Input records Start Marker
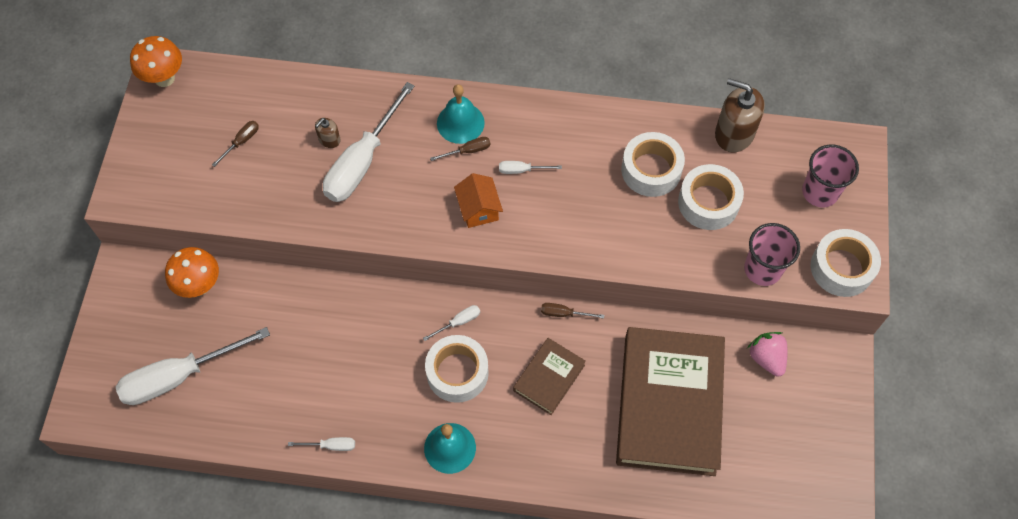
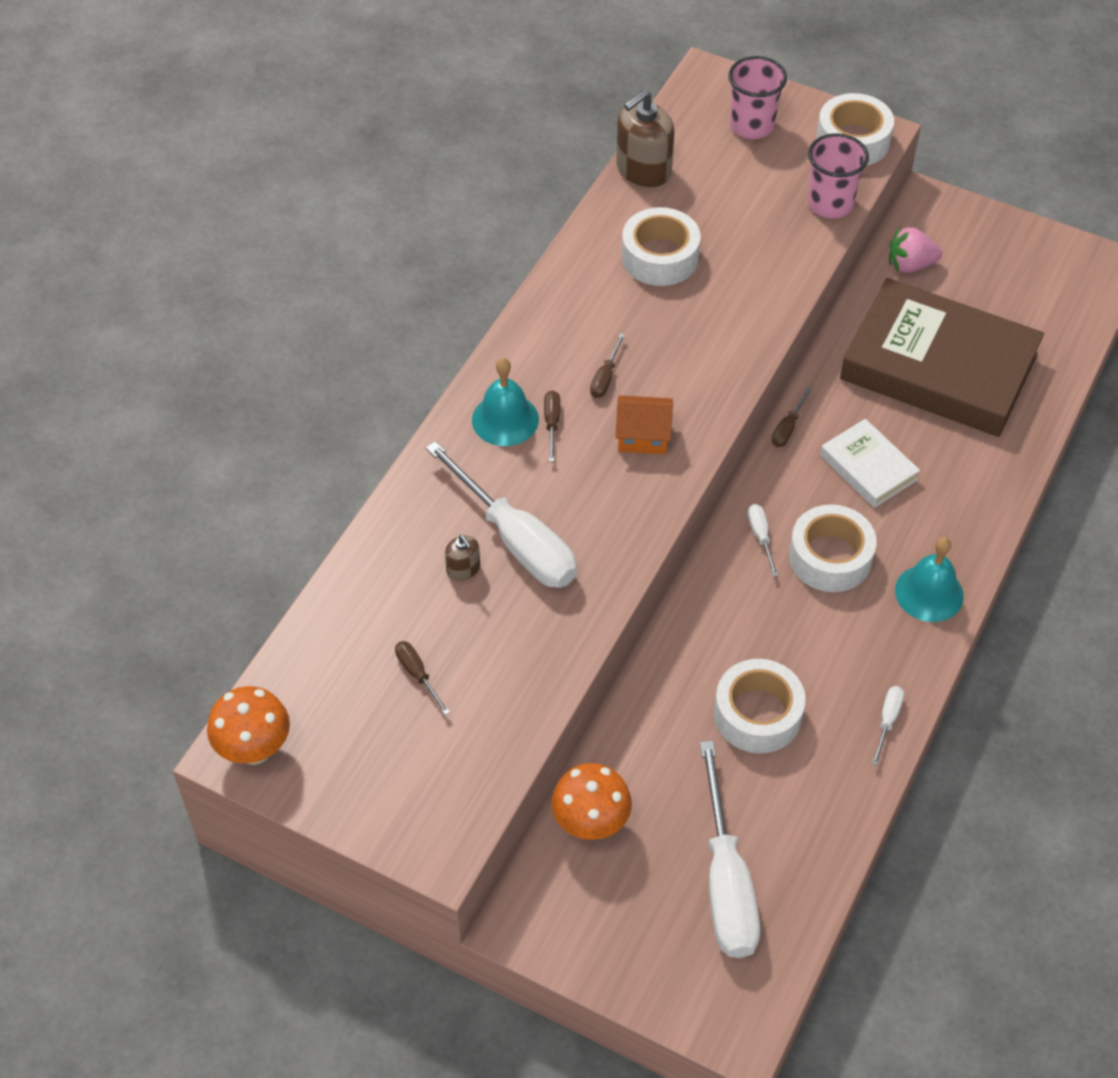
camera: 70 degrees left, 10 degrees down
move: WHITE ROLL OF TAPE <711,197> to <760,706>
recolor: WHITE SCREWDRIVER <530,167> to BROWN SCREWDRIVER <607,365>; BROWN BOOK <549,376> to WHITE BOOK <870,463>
Input records End Marker
Input records Start Marker
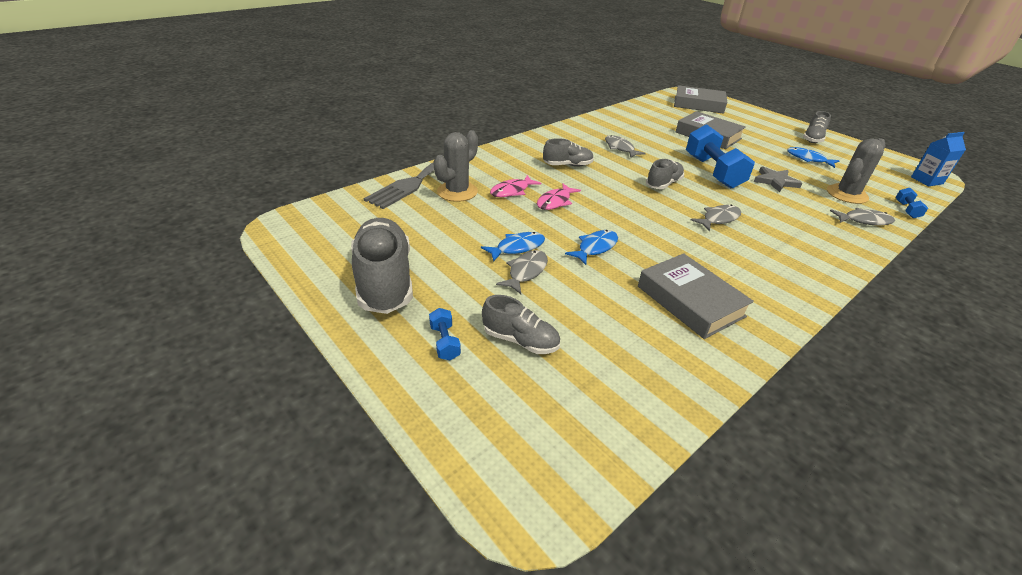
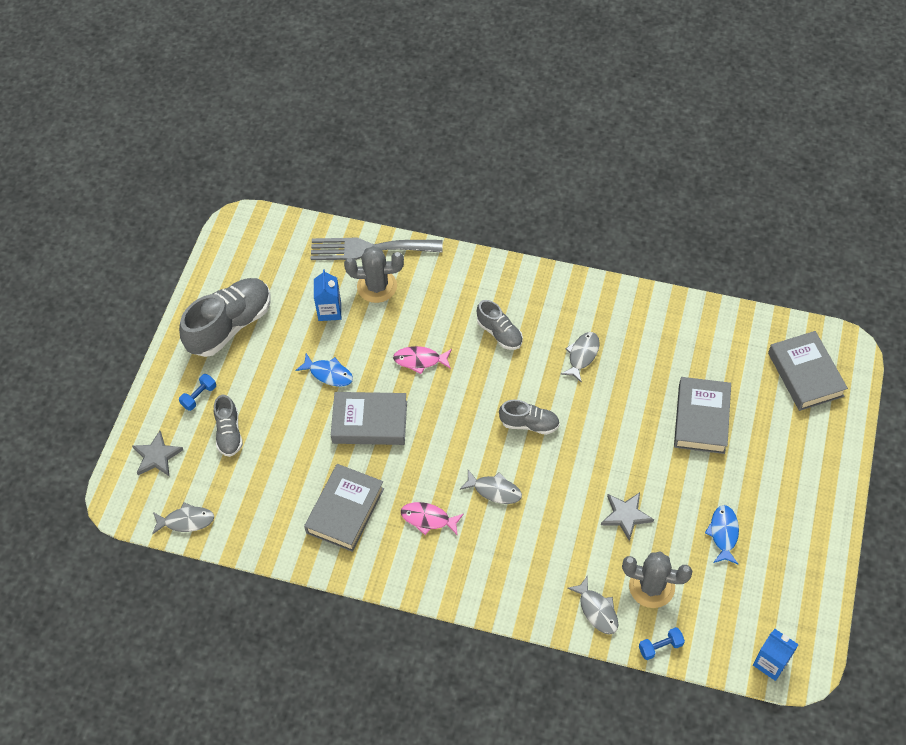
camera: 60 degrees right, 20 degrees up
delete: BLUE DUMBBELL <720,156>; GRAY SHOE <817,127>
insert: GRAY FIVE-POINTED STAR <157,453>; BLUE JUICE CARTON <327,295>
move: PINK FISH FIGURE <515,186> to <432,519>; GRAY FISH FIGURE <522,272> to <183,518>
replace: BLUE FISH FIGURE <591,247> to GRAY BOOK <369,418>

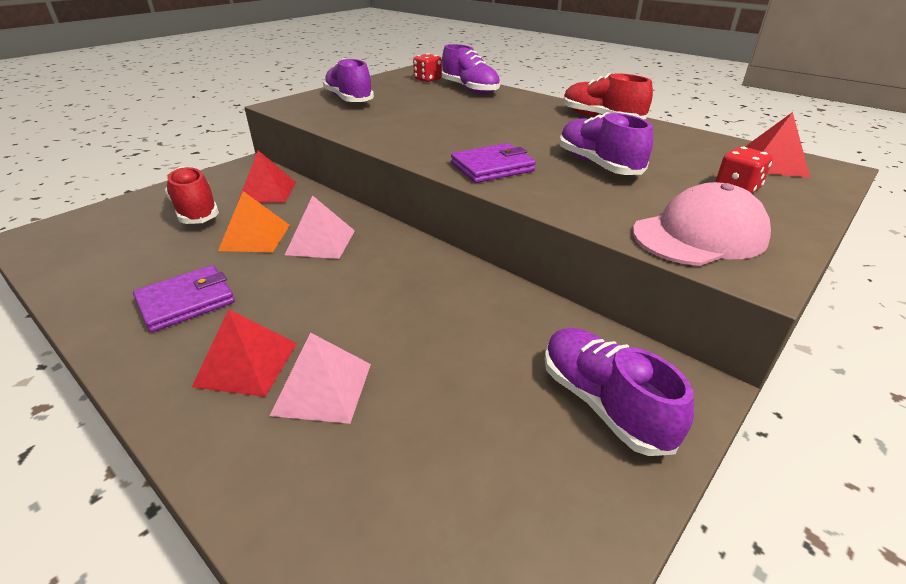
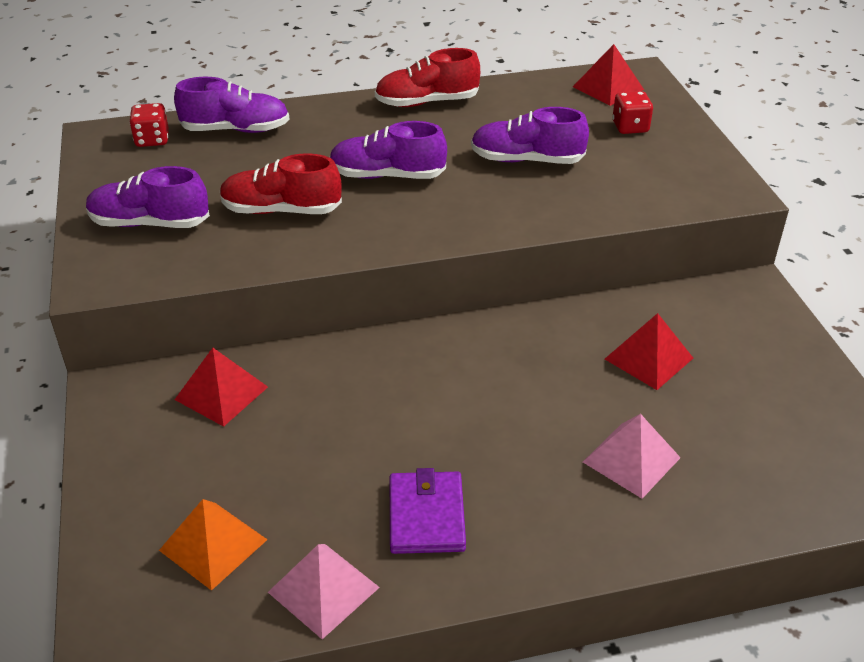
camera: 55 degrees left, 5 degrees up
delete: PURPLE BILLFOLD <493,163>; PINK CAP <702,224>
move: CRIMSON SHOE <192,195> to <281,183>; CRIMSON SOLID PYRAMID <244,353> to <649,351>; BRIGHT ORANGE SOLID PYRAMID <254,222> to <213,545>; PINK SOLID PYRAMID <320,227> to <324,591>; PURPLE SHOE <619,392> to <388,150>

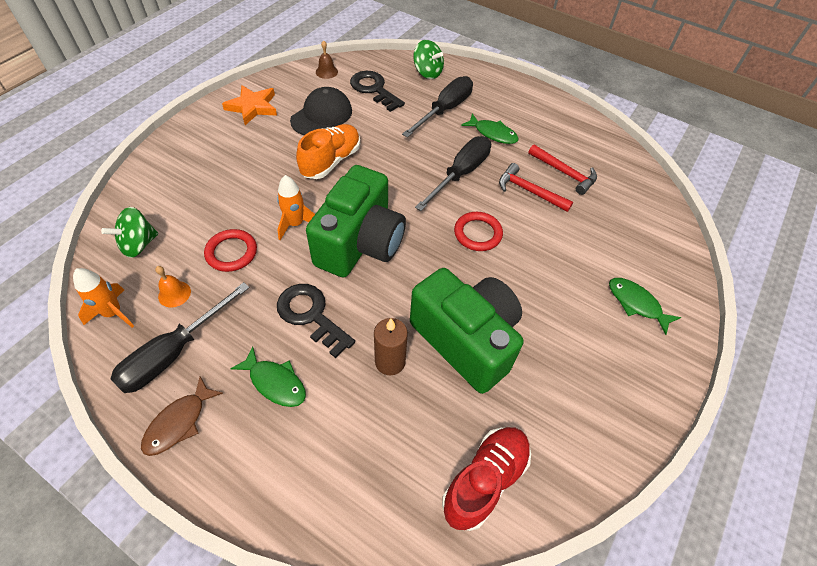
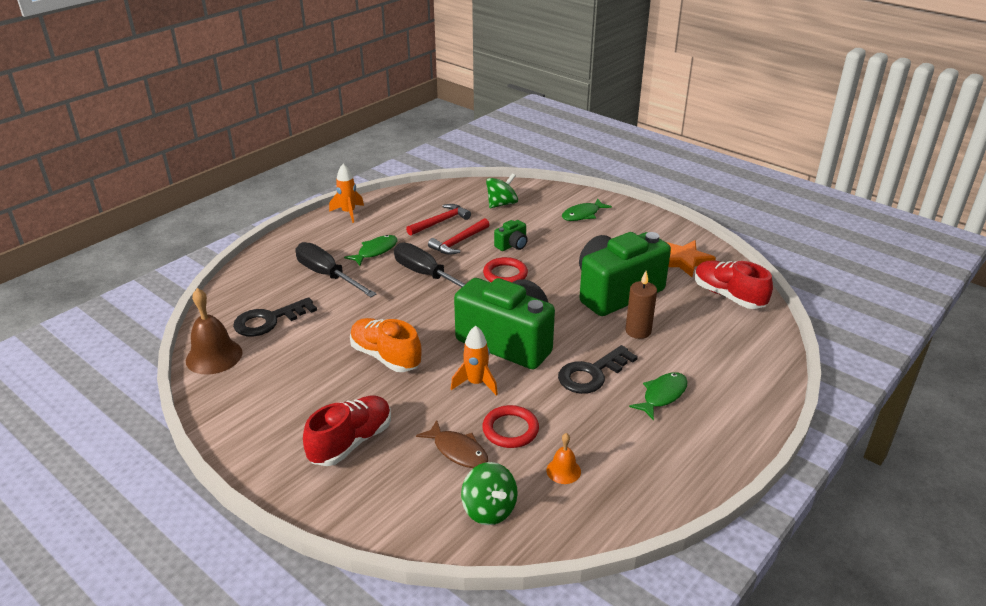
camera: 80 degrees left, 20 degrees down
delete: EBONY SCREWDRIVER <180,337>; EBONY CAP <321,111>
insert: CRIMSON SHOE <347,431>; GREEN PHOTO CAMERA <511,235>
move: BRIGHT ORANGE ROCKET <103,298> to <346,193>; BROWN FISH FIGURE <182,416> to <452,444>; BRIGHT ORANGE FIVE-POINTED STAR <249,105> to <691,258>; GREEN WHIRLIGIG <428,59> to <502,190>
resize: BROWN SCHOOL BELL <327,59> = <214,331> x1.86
Input records End Marker
Input records Start Marker
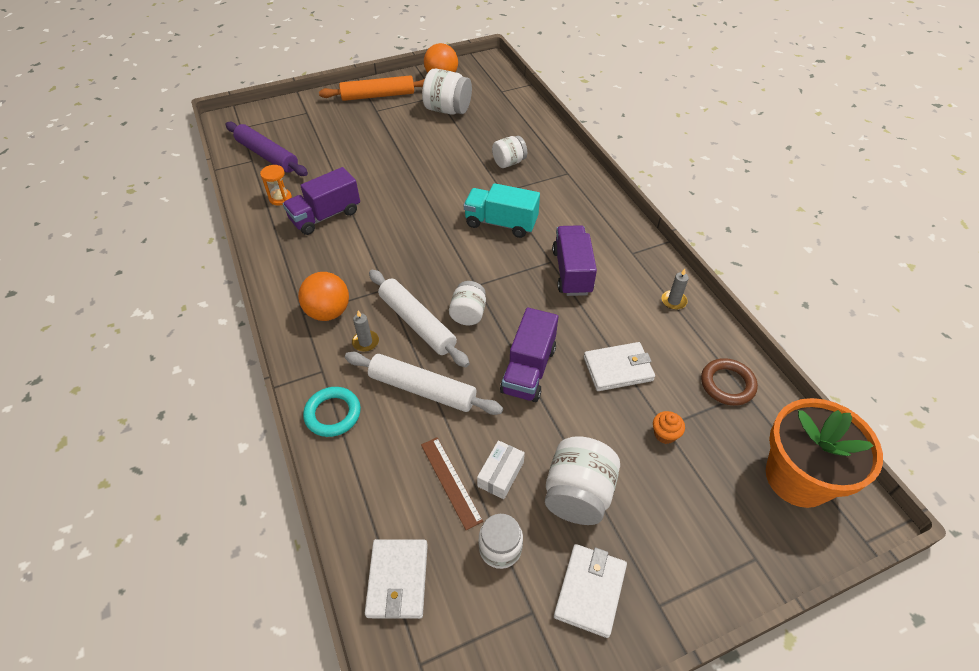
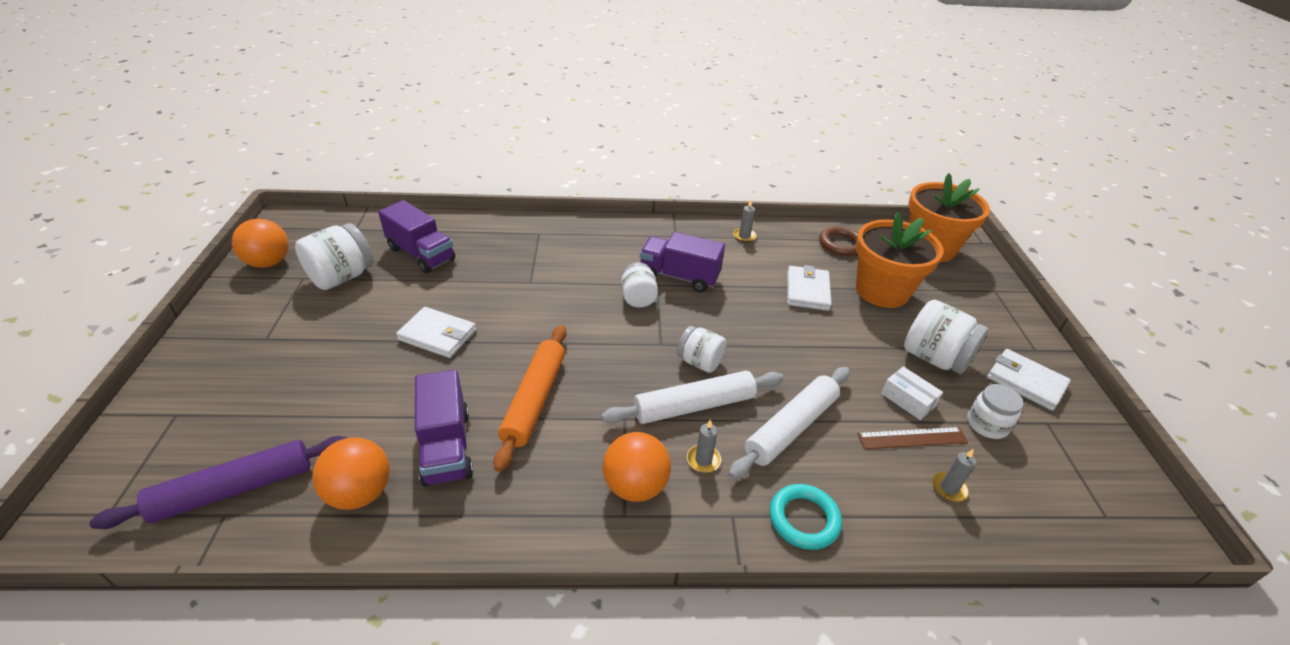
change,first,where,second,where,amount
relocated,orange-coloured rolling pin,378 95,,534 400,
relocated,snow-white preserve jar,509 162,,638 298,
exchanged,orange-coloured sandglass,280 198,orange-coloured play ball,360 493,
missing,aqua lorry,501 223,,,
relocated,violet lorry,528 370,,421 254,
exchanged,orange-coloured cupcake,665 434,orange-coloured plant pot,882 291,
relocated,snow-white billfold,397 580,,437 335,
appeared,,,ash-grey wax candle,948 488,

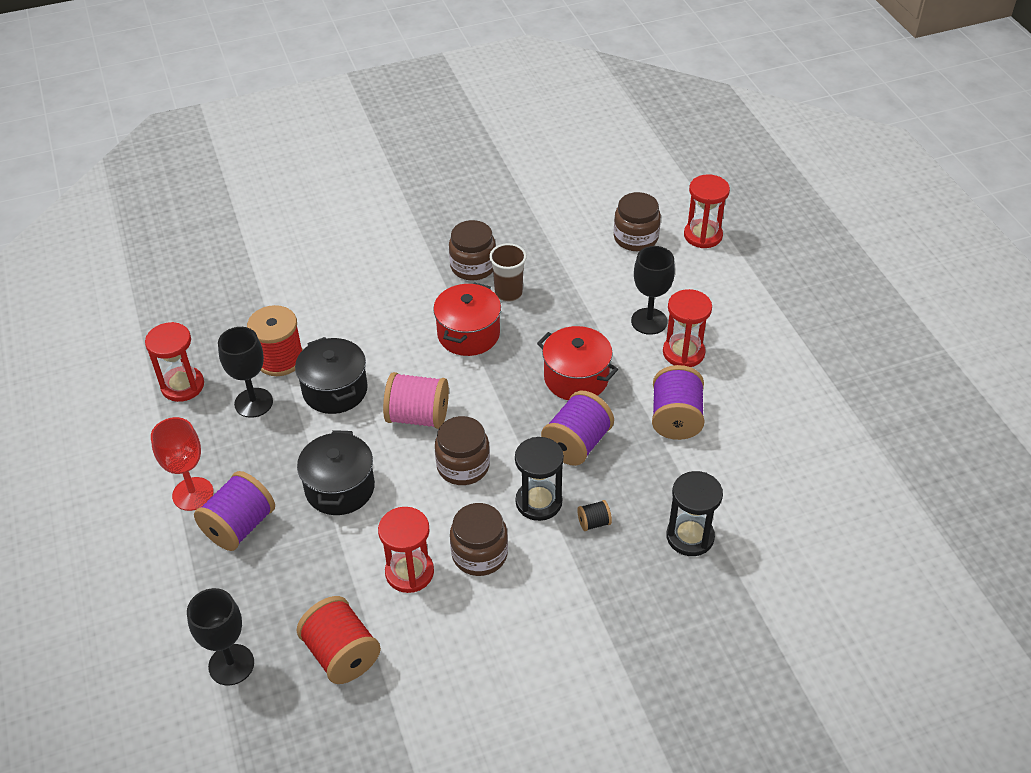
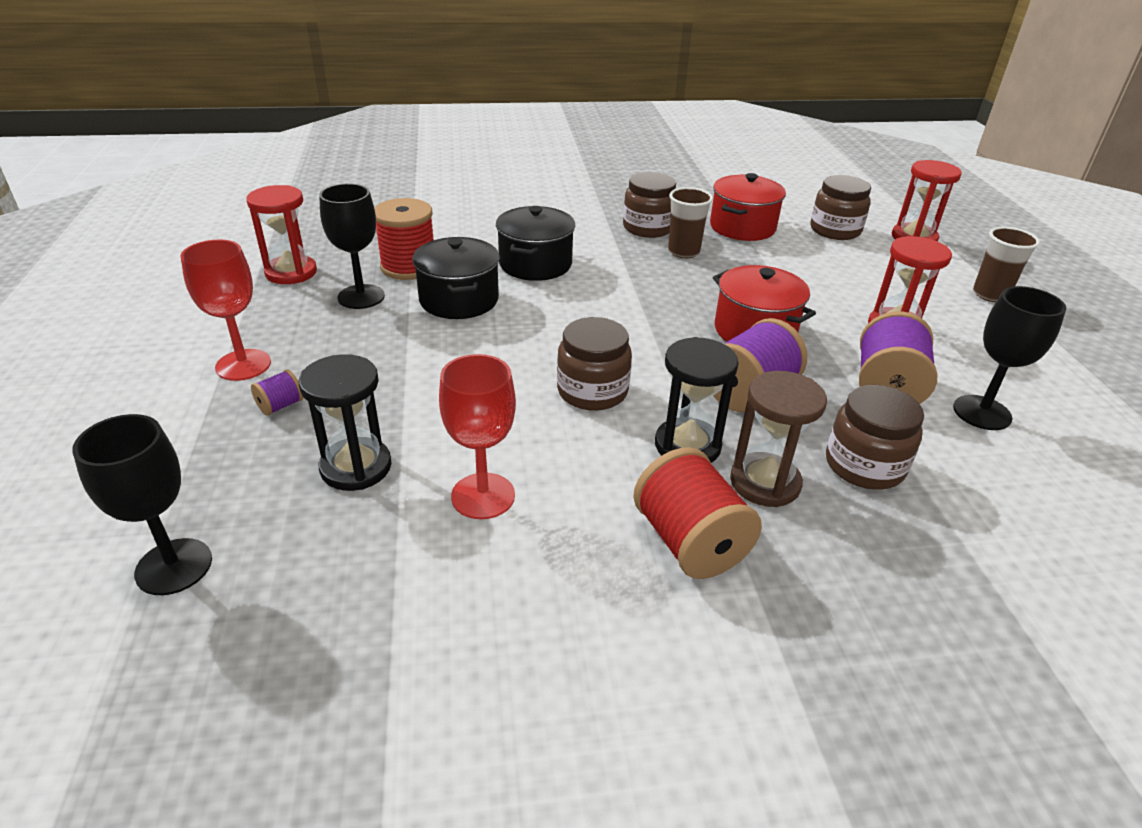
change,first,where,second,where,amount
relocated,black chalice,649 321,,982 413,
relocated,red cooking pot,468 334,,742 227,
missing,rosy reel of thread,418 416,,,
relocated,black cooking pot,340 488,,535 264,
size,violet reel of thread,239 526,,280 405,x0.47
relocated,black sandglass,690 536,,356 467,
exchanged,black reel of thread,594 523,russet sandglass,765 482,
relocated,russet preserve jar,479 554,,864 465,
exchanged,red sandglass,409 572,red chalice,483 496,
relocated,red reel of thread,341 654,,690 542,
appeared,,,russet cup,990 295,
Input records End Marker
— Assigned task —
Once you have read the entries above, state how many of their lines include "lorry", giving the number alone.

— Exercise response —
2